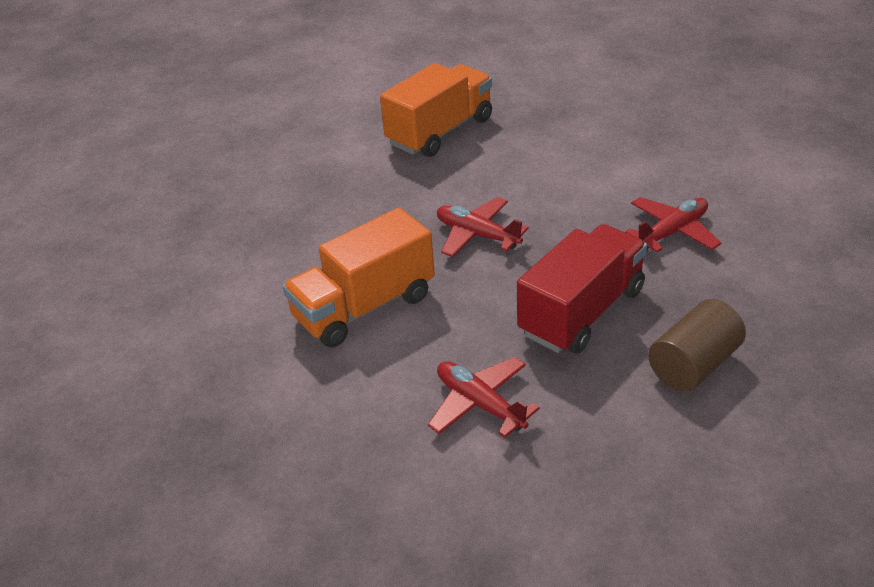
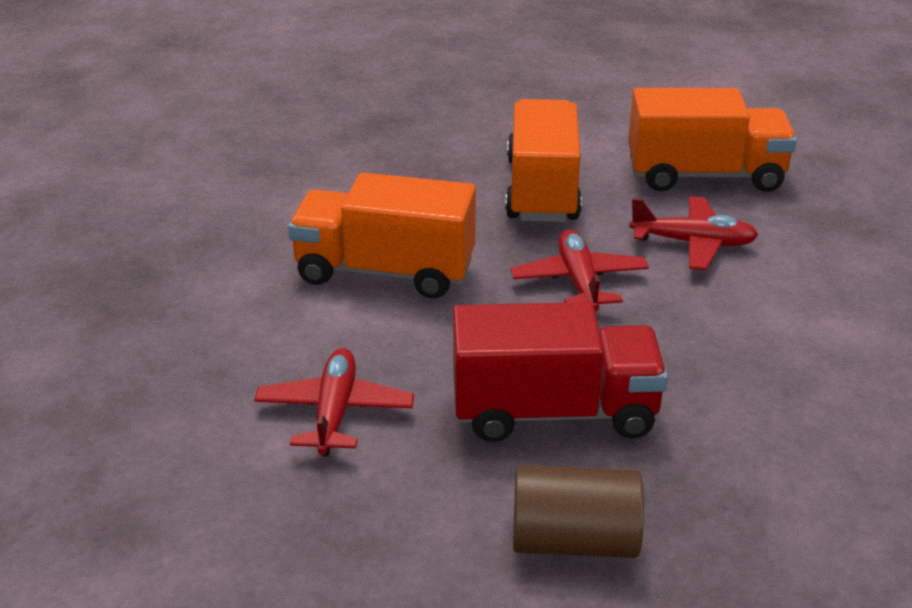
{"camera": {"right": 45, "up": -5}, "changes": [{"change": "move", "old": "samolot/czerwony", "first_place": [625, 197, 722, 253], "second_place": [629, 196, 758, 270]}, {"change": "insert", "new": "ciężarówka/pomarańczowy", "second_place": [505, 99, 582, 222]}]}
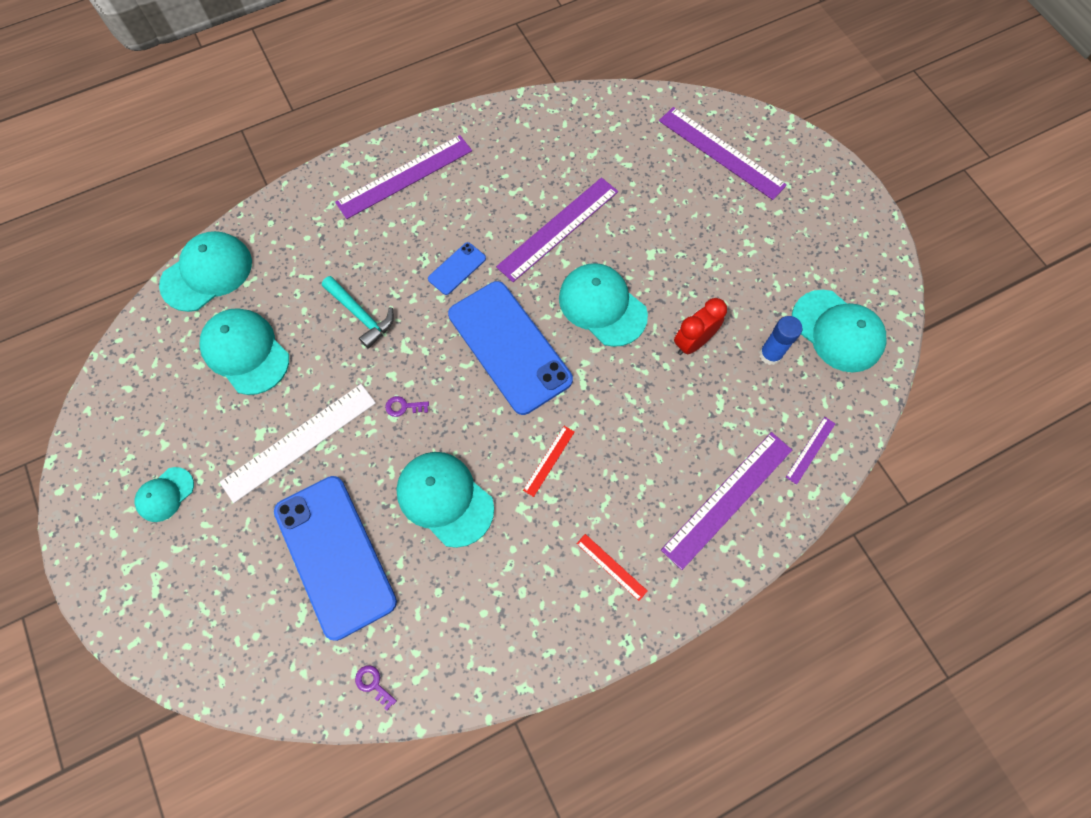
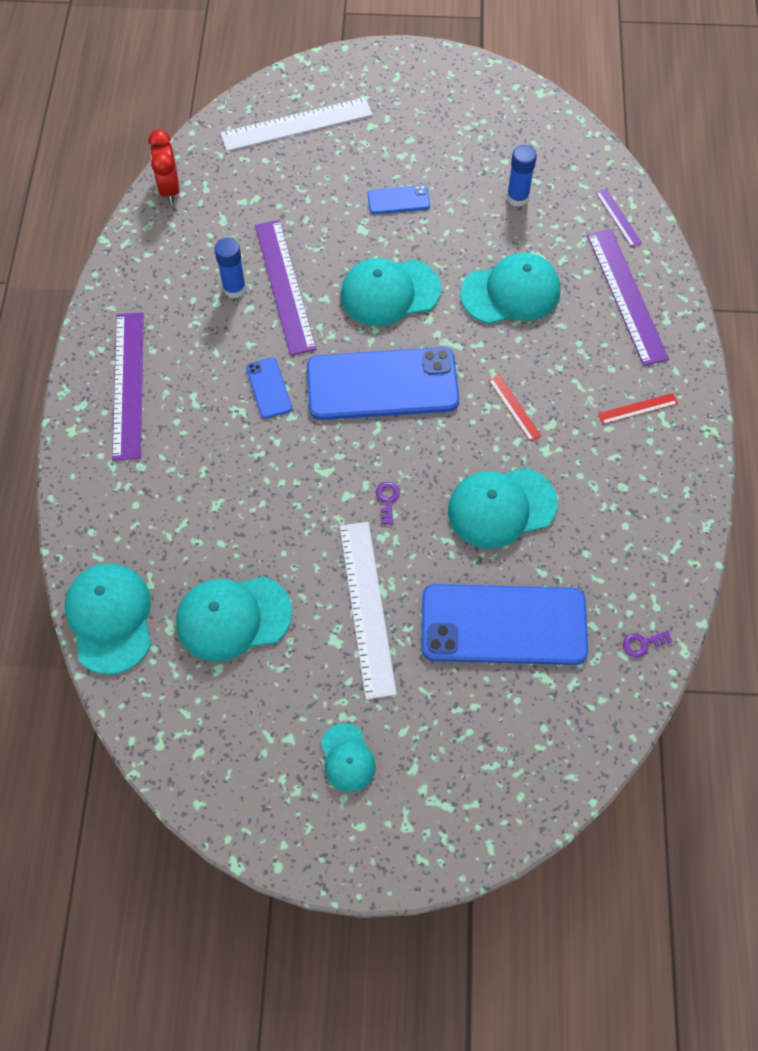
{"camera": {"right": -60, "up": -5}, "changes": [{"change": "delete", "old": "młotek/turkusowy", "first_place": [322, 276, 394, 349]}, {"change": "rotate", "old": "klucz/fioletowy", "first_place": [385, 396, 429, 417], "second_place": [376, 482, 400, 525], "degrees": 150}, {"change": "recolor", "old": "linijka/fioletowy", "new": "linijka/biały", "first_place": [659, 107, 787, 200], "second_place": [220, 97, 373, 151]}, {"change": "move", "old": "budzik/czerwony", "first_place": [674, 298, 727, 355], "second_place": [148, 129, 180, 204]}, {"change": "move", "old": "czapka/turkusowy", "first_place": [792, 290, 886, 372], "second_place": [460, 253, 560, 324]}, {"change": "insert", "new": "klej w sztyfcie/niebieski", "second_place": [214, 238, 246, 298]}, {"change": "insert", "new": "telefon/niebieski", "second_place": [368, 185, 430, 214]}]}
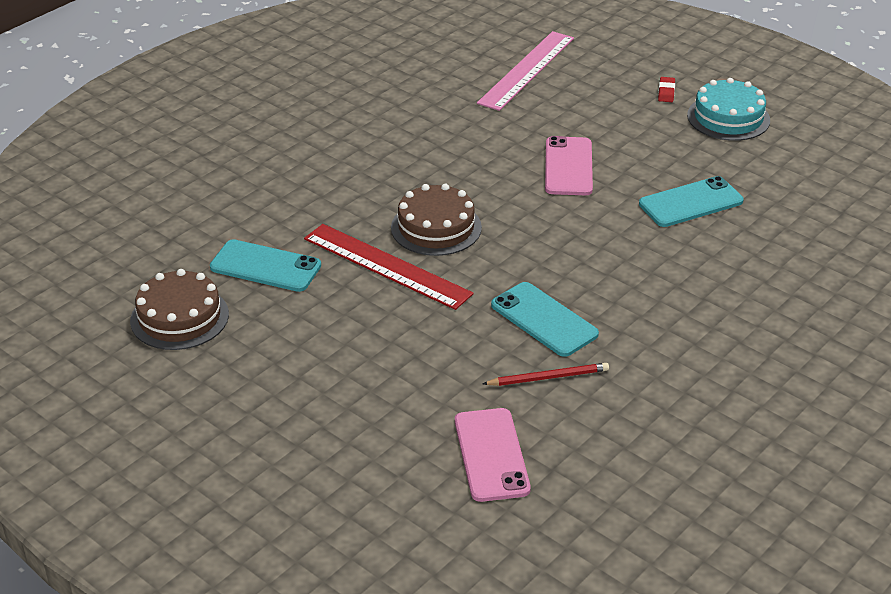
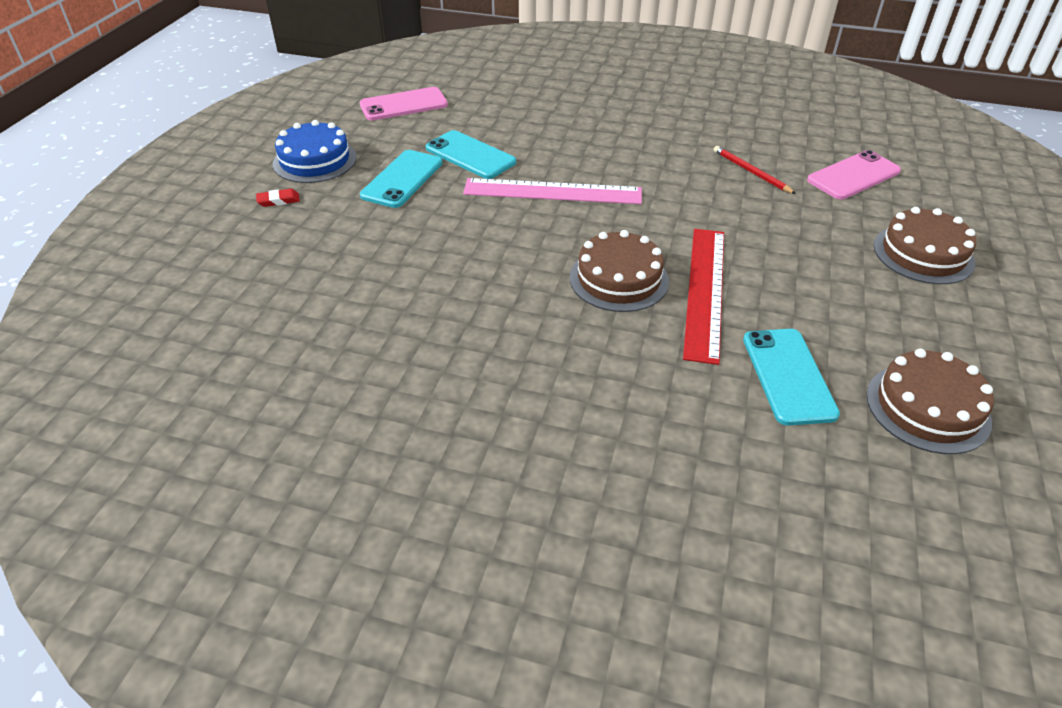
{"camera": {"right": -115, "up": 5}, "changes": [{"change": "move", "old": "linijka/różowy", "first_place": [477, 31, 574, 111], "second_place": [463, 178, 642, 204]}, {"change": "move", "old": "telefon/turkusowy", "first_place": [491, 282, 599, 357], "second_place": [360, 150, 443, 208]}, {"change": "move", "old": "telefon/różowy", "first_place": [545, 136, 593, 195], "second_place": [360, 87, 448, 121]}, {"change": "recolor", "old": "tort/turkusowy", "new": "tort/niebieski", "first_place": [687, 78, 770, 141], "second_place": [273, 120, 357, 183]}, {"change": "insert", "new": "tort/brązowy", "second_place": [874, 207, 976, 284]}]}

|---|

• Exercise: Output the material above exactly, without pictures.

• Your response:
{"camera": {"right": 45, "up": -5}, "changes": [{"change": "move", "old": "samolot/czerwony", "first_place": [625, 197, 722, 253], "second_place": [629, 196, 758, 270]}, {"change": "insert", "new": "ciężarówka/pomarańczowy", "second_place": [505, 99, 582, 222]}]}
{"camera": {"right": -60, "up": -5}, "changes": [{"change": "delete", "old": "młotek/turkusowy", "first_place": [322, 276, 394, 349]}, {"change": "rotate", "old": "klucz/fioletowy", "first_place": [385, 396, 429, 417], "second_place": [376, 482, 400, 525], "degrees": 150}, {"change": "recolor", "old": "linijka/fioletowy", "new": "linijka/biały", "first_place": [659, 107, 787, 200], "second_place": [220, 97, 373, 151]}, {"change": "move", "old": "budzik/czerwony", "first_place": [674, 298, 727, 355], "second_place": [148, 129, 180, 204]}, {"change": "move", "old": "czapka/turkusowy", "first_place": [792, 290, 886, 372], "second_place": [460, 253, 560, 324]}, {"change": "insert", "new": "klej w sztyfcie/niebieski", "second_place": [214, 238, 246, 298]}, {"change": "insert", "new": "telefon/niebieski", "second_place": [368, 185, 430, 214]}]}
{"camera": {"right": -115, "up": 5}, "changes": [{"change": "move", "old": "linijka/różowy", "first_place": [477, 31, 574, 111], "second_place": [463, 178, 642, 204]}, {"change": "move", "old": "telefon/turkusowy", "first_place": [491, 282, 599, 357], "second_place": [360, 150, 443, 208]}, {"change": "move", "old": "telefon/różowy", "first_place": [545, 136, 593, 195], "second_place": [360, 87, 448, 121]}, {"change": "recolor", "old": "tort/turkusowy", "new": "tort/niebieski", "first_place": [687, 78, 770, 141], "second_place": [273, 120, 357, 183]}, {"change": "insert", "new": "tort/brązowy", "second_place": [874, 207, 976, 284]}]}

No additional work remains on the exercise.